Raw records

━━━━

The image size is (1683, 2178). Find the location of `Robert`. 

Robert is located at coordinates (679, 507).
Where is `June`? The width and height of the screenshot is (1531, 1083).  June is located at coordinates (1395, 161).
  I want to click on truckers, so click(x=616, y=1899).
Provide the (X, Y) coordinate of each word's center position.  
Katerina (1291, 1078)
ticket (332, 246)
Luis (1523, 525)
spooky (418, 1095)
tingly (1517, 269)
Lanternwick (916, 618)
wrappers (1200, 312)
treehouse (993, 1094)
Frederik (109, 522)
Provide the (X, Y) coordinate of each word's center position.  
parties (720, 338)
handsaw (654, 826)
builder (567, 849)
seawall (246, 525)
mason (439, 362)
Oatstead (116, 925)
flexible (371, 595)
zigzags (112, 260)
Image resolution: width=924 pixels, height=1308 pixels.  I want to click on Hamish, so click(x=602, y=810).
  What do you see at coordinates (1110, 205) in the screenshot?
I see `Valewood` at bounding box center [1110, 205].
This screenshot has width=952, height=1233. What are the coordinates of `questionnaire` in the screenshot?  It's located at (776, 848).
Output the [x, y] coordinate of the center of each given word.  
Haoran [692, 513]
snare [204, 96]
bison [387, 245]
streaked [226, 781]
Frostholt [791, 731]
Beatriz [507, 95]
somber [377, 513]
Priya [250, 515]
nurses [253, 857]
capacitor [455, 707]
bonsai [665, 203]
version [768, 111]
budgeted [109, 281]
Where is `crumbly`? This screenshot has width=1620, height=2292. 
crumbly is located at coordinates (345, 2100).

━━━━

§ Work to do: Reproduce verbatim the lines of the items from the line containing "nurses [253, 857]" through the last line of the items, inclusive.

§ Output for this task:
nurses [253, 857]
capacitor [455, 707]
bonsai [665, 203]
version [768, 111]
budgeted [109, 281]
Where is `crumbly`? This screenshot has width=1620, height=2292. 
crumbly is located at coordinates (345, 2100).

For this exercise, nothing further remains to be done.